- _Exercise aim_: Repeat every entry word for word, but leave the images out of your copy.

- _Stored data entries_:
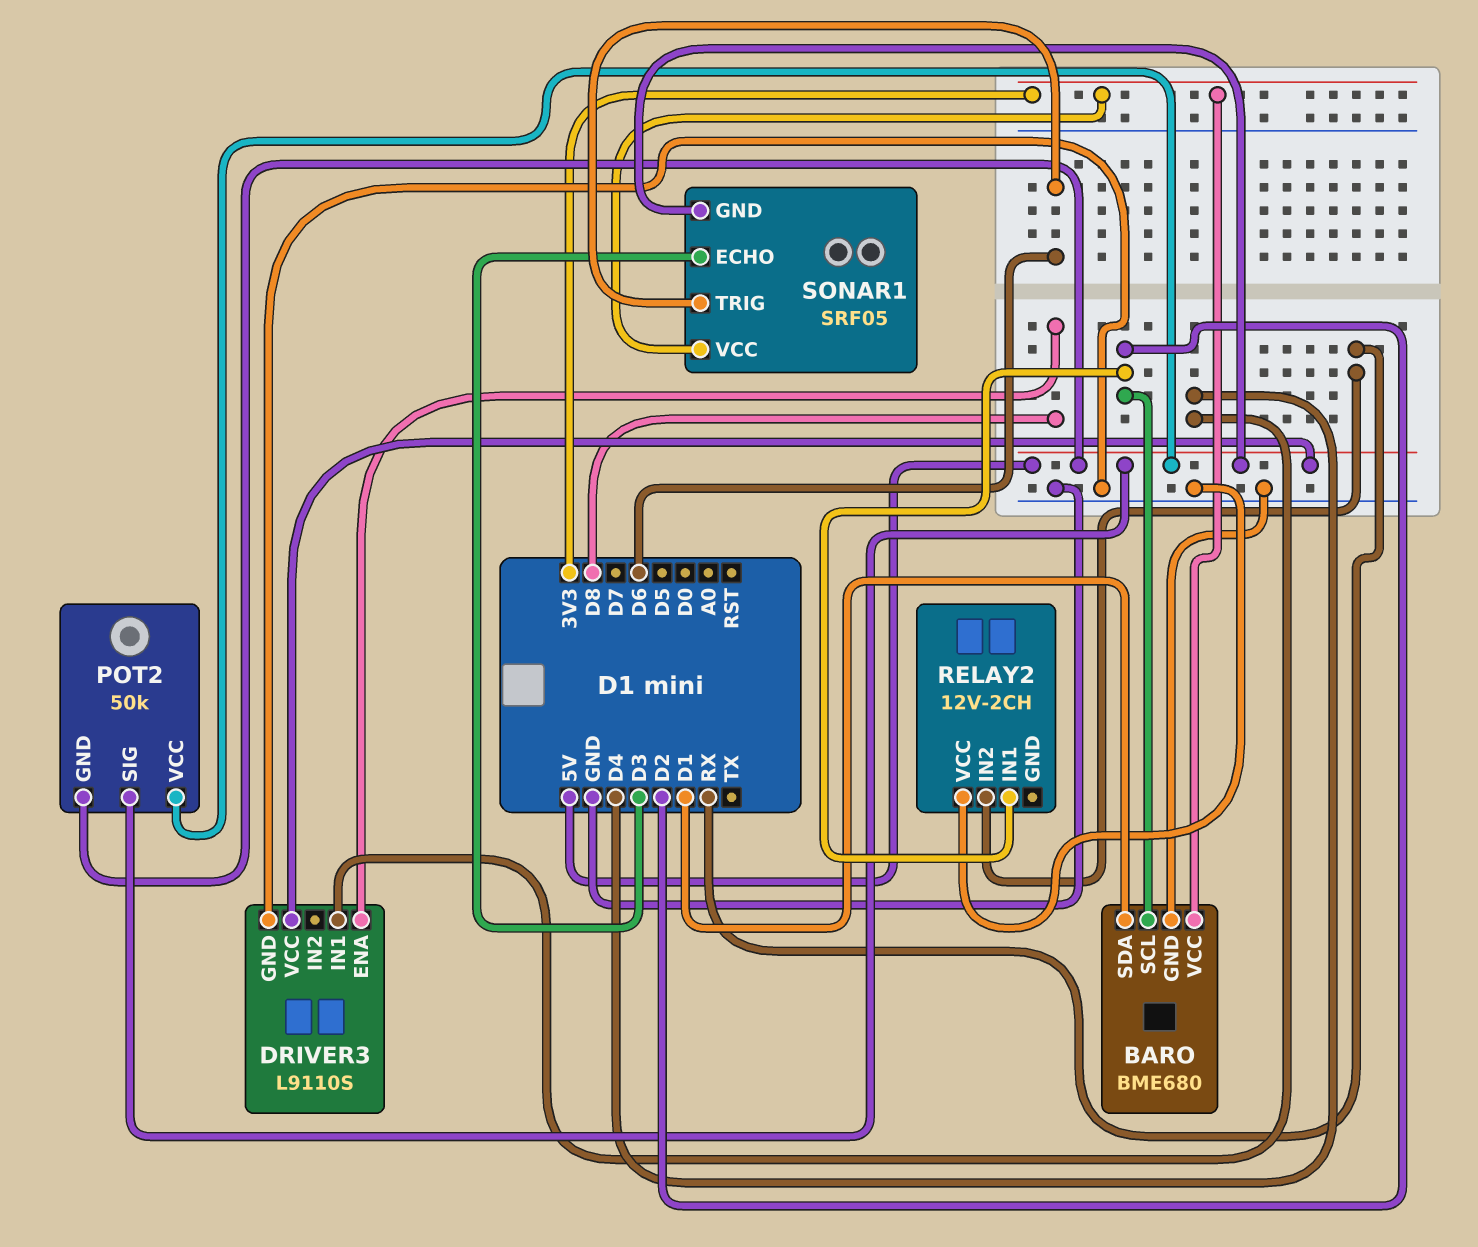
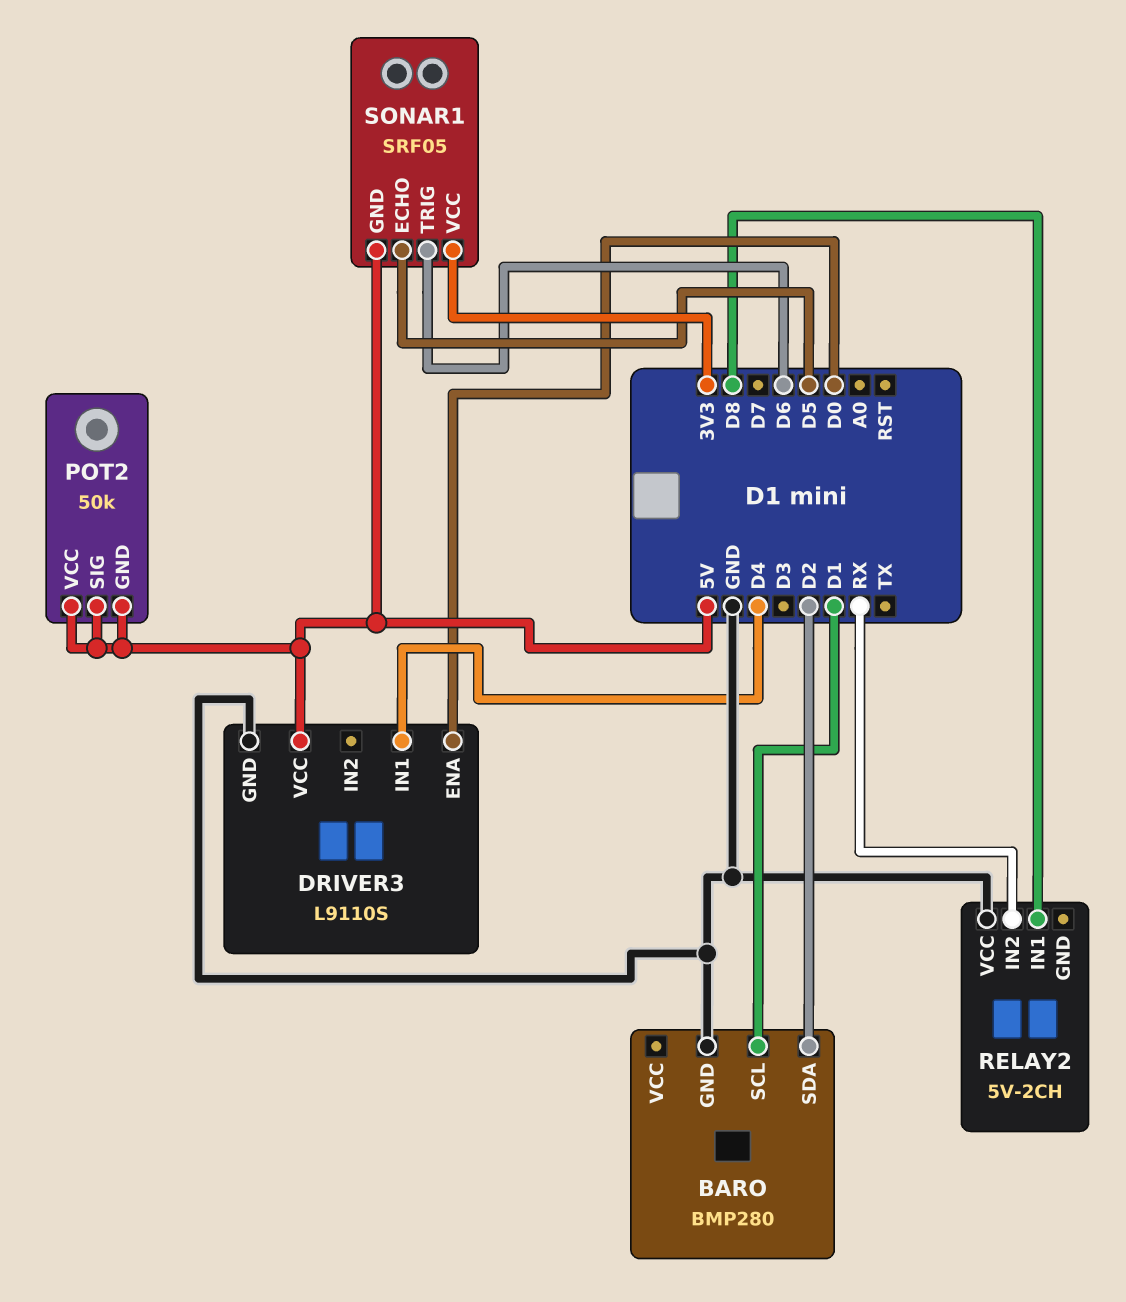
BARO: BME680 -> BMP280
BARO pin SCL: D2 -> D1
BARO pin SDA: D1 -> D2
BARO pin VCC: 3V3 -> none
DRIVER3 pin ENA: D8 -> D0
RELAY2: 12V-2CH -> 5V-2CH
RELAY2 pin IN1: D2 -> D8
SONAR1 pin ECHO: D3 -> D5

- _Answer for the task_:
BARO: BME680 -> BMP280
BARO pin SCL: D2 -> D1
BARO pin SDA: D1 -> D2
BARO pin VCC: 3V3 -> none
DRIVER3 pin ENA: D8 -> D0
RELAY2: 12V-2CH -> 5V-2CH
RELAY2 pin IN1: D2 -> D8
SONAR1 pin ECHO: D3 -> D5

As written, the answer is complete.